◆ HOW TO COMPLETE THIS TASK
Give the number of lines below that hold "cyan", and only that.

◆ RECORDS TO PROCESS

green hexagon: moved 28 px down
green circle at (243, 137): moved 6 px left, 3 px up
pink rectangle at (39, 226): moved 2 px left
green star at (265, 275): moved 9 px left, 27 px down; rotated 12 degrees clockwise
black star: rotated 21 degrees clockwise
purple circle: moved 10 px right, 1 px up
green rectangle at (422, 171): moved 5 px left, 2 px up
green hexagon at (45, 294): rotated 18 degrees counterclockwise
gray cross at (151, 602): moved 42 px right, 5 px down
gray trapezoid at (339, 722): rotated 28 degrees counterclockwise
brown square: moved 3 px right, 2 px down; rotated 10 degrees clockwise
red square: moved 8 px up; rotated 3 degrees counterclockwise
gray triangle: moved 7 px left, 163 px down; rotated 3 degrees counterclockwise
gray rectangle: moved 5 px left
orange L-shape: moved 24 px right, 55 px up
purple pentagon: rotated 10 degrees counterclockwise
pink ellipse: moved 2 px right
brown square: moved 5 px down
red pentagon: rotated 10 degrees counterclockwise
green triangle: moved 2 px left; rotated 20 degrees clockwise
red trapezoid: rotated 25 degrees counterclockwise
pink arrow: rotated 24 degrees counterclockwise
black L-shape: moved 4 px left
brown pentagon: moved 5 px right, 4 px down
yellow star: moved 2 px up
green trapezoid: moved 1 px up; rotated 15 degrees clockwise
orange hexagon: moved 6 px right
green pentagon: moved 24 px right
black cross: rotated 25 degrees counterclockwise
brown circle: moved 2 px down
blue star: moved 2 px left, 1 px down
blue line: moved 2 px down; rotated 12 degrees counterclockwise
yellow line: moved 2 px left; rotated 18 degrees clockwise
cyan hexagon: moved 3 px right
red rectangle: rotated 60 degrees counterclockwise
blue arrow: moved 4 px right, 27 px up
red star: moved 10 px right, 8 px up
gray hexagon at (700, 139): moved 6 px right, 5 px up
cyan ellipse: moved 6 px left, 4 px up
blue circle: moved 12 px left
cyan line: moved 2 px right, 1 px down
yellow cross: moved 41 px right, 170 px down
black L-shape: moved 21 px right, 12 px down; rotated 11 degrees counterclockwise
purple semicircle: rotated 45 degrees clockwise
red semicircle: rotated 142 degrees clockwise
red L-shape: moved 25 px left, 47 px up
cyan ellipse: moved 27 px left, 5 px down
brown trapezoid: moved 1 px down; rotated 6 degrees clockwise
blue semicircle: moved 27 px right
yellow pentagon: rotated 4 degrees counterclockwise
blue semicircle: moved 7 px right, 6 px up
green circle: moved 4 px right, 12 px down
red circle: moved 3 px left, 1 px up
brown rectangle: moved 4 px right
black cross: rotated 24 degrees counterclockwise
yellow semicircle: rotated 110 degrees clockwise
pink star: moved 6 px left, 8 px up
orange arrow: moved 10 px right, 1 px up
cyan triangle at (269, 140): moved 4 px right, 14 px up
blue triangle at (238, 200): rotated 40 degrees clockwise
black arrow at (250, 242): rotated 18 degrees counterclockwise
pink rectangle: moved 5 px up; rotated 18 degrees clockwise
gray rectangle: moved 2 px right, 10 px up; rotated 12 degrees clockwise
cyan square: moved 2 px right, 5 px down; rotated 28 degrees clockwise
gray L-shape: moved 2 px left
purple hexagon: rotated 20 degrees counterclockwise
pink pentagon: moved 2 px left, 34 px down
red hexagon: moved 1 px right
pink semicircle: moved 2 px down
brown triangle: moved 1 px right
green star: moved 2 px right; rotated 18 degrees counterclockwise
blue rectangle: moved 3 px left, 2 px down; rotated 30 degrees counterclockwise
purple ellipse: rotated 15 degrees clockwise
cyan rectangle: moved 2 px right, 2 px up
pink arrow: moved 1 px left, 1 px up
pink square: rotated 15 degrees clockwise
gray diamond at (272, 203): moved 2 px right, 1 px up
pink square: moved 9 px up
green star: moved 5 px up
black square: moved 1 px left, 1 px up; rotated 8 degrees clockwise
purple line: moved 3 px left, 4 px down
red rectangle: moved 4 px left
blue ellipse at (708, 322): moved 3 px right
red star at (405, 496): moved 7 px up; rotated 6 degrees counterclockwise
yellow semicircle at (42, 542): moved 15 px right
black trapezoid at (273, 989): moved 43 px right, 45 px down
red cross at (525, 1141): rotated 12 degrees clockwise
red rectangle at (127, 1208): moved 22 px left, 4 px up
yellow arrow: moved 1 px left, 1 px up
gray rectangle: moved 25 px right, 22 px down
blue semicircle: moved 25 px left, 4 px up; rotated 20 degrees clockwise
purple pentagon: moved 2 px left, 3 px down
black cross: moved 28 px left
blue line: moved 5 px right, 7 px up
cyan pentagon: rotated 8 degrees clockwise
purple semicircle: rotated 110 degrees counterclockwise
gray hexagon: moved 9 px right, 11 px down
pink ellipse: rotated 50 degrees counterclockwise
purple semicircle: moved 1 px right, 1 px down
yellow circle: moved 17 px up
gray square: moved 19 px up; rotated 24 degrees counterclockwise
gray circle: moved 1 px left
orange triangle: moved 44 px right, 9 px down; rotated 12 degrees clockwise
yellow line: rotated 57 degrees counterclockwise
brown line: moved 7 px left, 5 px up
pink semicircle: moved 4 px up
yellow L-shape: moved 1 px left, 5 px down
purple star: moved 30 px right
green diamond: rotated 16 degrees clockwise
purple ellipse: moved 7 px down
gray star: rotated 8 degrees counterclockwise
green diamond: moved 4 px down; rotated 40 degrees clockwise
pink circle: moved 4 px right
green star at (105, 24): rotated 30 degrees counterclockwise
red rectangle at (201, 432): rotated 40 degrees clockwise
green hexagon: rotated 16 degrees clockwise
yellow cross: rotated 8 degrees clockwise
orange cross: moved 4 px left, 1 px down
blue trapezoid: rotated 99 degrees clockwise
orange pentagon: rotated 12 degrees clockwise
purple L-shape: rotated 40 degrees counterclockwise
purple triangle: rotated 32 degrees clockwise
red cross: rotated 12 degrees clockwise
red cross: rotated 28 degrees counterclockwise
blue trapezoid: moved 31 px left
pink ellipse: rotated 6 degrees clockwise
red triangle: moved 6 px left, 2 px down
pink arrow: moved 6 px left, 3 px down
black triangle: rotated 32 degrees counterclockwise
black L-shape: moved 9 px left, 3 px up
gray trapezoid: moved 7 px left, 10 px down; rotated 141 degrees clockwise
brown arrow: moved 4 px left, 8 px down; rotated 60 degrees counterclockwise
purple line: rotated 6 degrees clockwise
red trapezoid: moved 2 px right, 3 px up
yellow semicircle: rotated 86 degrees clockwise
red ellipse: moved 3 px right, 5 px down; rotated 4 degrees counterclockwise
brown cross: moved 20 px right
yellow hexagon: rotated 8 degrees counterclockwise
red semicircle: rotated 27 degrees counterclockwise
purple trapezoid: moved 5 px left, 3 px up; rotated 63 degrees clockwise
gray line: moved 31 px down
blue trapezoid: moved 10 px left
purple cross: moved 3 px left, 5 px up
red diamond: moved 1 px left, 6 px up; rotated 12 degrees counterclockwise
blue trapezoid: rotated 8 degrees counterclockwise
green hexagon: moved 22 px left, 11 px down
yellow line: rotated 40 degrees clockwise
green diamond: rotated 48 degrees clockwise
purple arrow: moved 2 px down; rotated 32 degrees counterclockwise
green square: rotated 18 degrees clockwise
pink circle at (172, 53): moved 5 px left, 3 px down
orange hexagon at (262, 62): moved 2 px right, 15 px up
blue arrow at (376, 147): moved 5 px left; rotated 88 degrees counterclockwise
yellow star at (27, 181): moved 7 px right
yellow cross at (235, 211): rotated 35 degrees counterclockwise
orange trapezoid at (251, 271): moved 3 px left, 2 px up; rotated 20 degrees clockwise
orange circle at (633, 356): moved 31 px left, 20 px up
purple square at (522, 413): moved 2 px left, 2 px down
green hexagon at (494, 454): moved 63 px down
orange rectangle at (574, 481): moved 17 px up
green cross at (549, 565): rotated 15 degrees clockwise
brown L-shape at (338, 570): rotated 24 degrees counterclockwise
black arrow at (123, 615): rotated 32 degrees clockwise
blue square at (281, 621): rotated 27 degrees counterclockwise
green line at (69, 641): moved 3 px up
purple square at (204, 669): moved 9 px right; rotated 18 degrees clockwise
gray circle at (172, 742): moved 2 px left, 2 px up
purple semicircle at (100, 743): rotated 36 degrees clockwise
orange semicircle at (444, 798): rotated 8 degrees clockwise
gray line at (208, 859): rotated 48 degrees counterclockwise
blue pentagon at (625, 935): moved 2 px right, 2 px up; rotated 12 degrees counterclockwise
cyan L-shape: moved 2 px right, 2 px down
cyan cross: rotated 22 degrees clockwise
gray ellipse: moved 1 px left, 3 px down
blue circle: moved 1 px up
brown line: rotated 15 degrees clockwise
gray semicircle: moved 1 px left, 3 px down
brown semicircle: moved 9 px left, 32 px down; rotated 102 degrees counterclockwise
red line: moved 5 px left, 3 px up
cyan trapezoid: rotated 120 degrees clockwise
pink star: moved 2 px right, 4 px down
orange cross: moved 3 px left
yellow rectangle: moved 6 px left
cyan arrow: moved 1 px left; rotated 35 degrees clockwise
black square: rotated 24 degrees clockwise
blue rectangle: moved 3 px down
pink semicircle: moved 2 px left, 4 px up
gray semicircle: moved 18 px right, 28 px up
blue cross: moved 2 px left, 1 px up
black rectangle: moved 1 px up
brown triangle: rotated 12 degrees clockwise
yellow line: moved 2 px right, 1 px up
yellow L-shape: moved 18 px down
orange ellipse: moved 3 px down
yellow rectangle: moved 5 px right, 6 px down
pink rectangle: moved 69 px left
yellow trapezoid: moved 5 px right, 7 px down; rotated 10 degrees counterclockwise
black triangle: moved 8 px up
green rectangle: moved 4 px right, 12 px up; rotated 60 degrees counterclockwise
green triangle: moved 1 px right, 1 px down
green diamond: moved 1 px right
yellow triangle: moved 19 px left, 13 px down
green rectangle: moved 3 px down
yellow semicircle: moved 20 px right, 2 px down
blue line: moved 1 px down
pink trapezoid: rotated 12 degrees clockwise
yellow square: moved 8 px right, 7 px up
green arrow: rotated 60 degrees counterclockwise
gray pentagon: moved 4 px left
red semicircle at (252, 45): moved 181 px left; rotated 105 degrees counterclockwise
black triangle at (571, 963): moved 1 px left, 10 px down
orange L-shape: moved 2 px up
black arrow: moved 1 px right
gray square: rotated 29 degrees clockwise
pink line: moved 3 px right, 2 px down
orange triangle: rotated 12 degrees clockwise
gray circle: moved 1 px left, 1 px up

◆ SOLVED PROBLEM
12